_TASK PROMPT:_ Word for word, set down every line of the entries below from the line with "black lamp: 1 -> 0" to the line with "turquoise teapot: 3 -> 0", including both, and no other line.

_DATA RECORDS:_
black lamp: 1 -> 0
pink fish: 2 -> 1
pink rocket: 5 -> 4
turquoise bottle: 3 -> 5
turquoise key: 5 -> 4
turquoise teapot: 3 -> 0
---
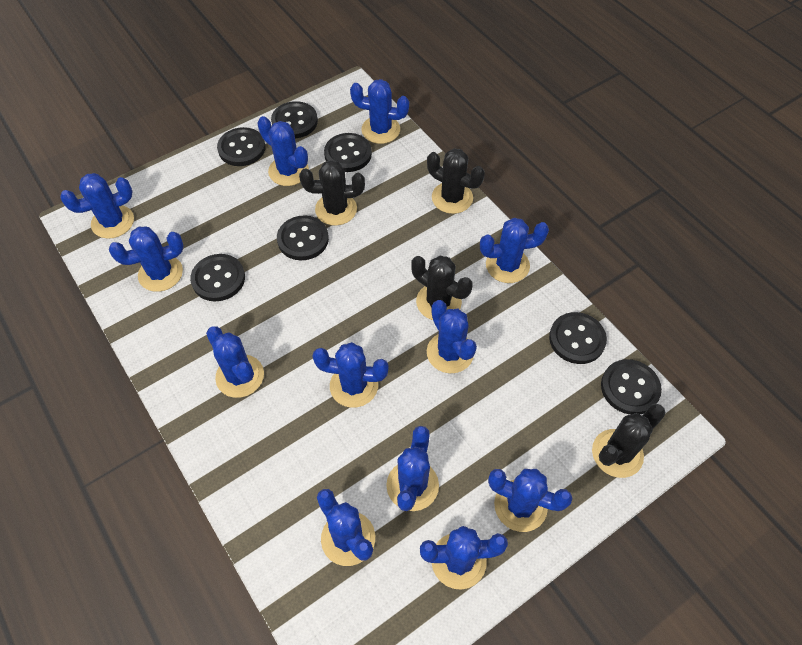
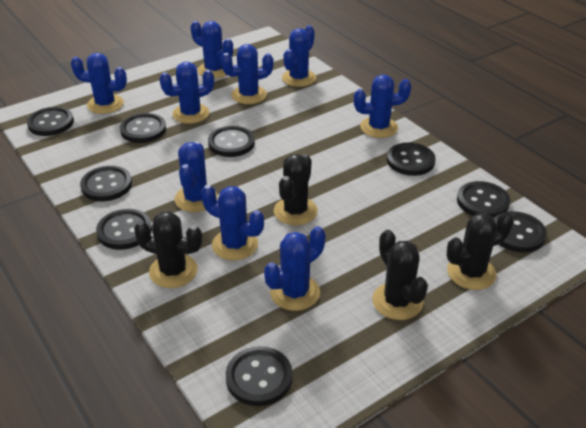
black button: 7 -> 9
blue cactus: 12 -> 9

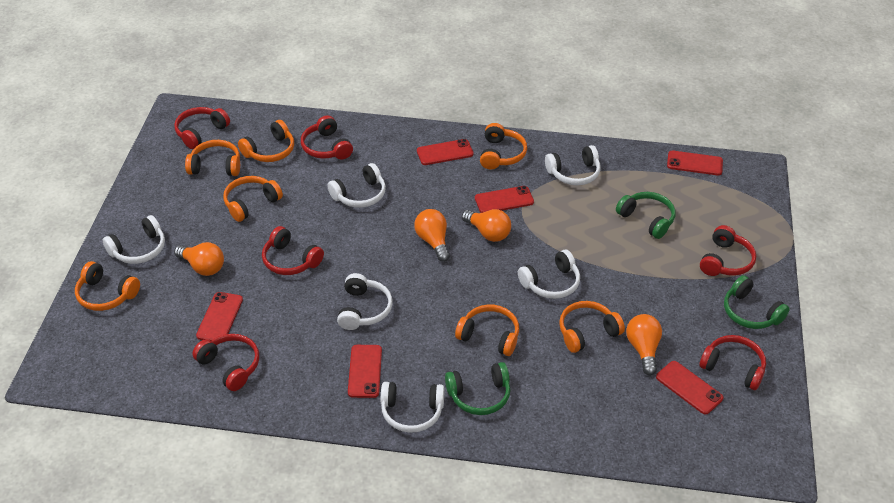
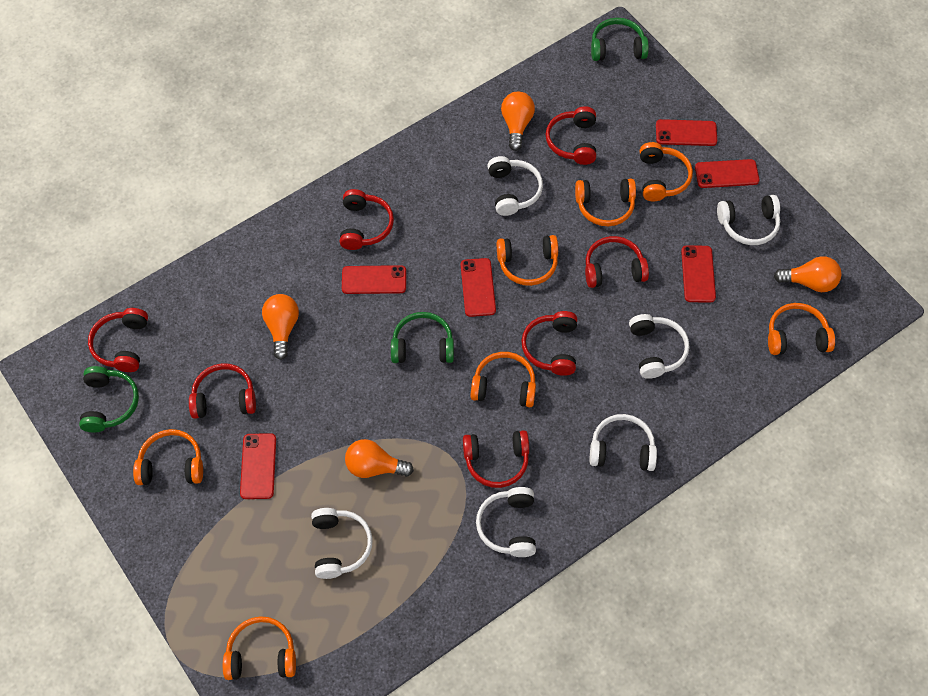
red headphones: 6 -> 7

_WRITTEN RESPONSE:_
black lamp: 1 -> 0
pink fish: 2 -> 1
pink rocket: 5 -> 4
turquoise bottle: 3 -> 5
turquoise key: 5 -> 4
turquoise teapot: 3 -> 0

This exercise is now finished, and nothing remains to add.